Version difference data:

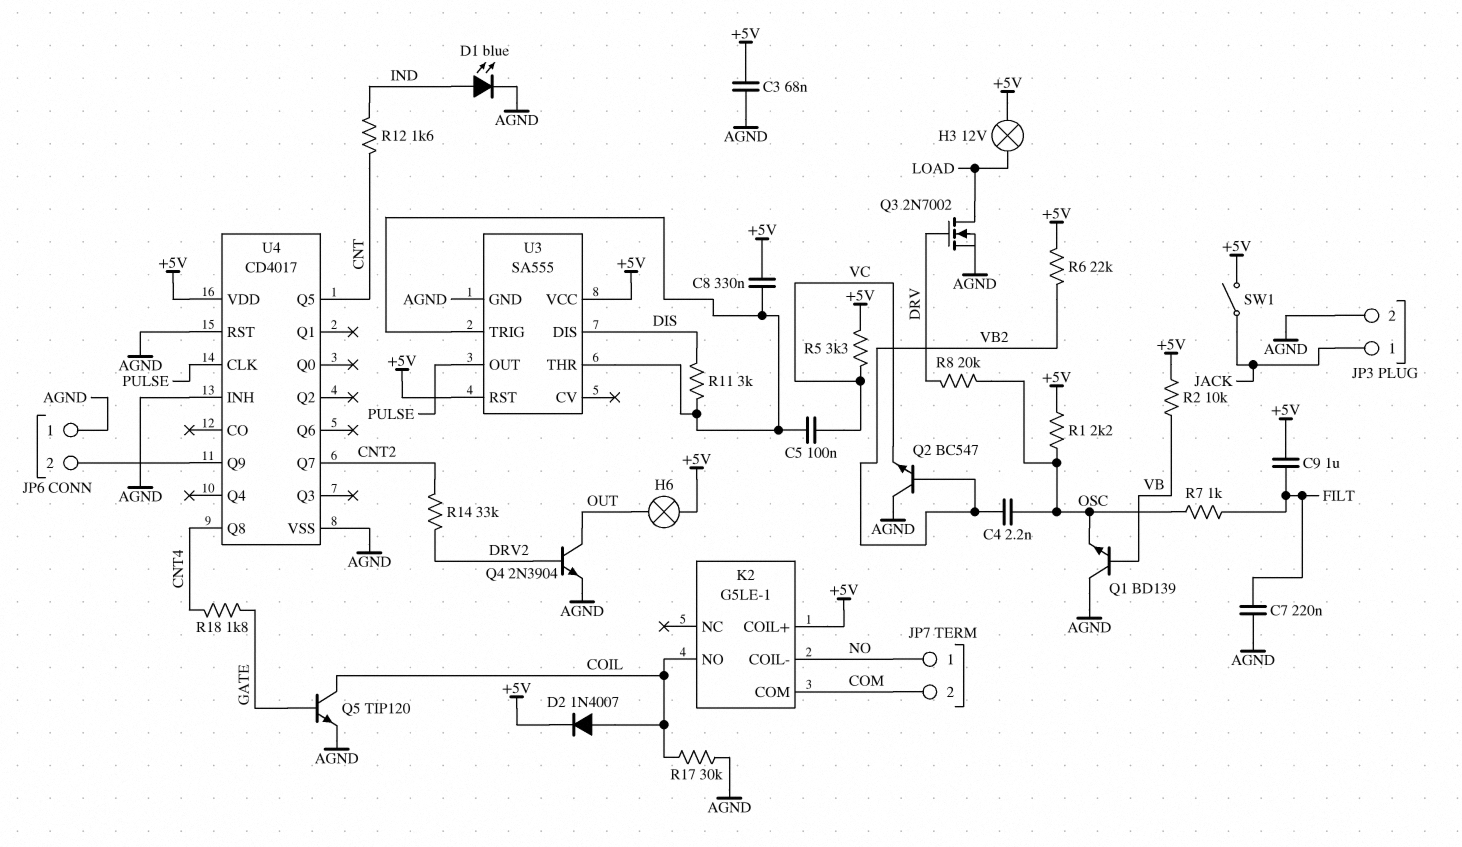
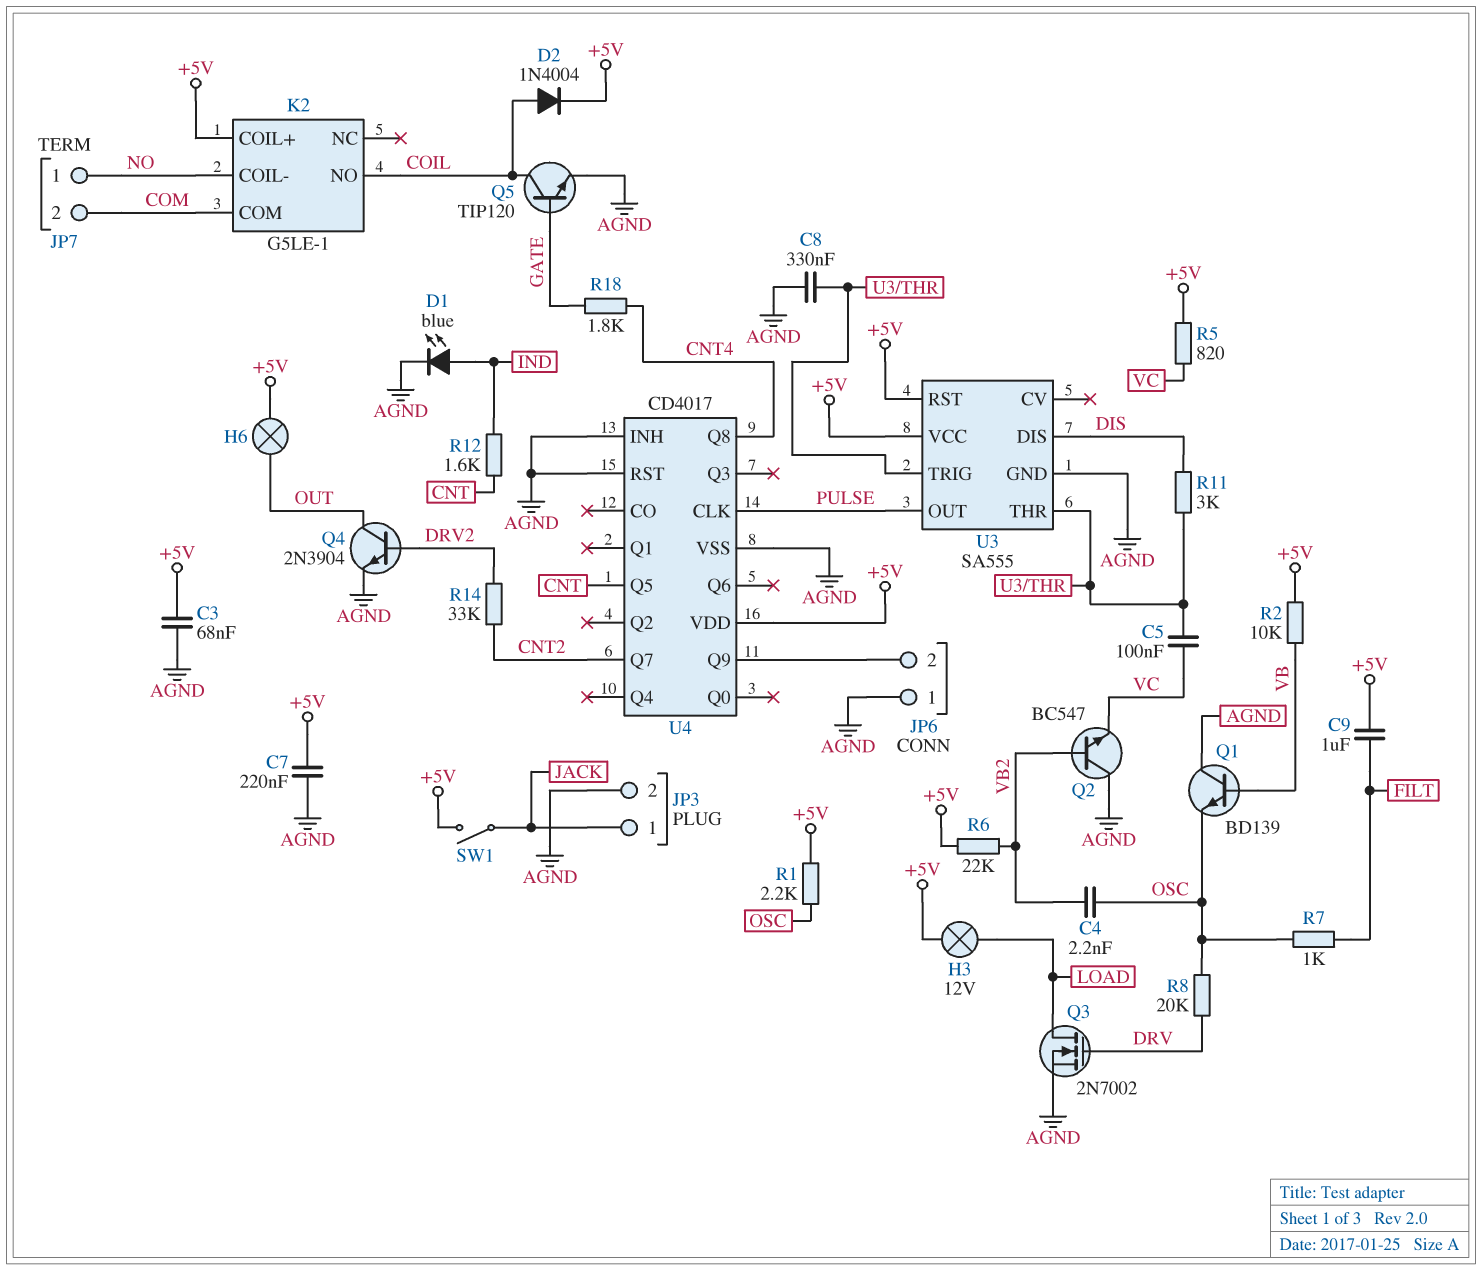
C7: 220nF (AGND, FILT) -> 220nF (+5V, AGND)
C8: 330nF (+5V, U3/THR) -> 330nF (AGND, U3/THR)
D2: diode 1N4007 (A COIL, K +5V) -> diode 1N4004 (A COIL, K +5V)
R5: 3.3k (+5V, VC) -> 820 (+5V, VC)
R17: 30k (AGND, COIL) -> none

## Problem
Apart from the images, every line above is to be given again exactly.

## Output below
C7: 220nF (AGND, FILT) -> 220nF (+5V, AGND)
C8: 330nF (+5V, U3/THR) -> 330nF (AGND, U3/THR)
D2: diode 1N4007 (A COIL, K +5V) -> diode 1N4004 (A COIL, K +5V)
R5: 3.3k (+5V, VC) -> 820 (+5V, VC)
R17: 30k (AGND, COIL) -> none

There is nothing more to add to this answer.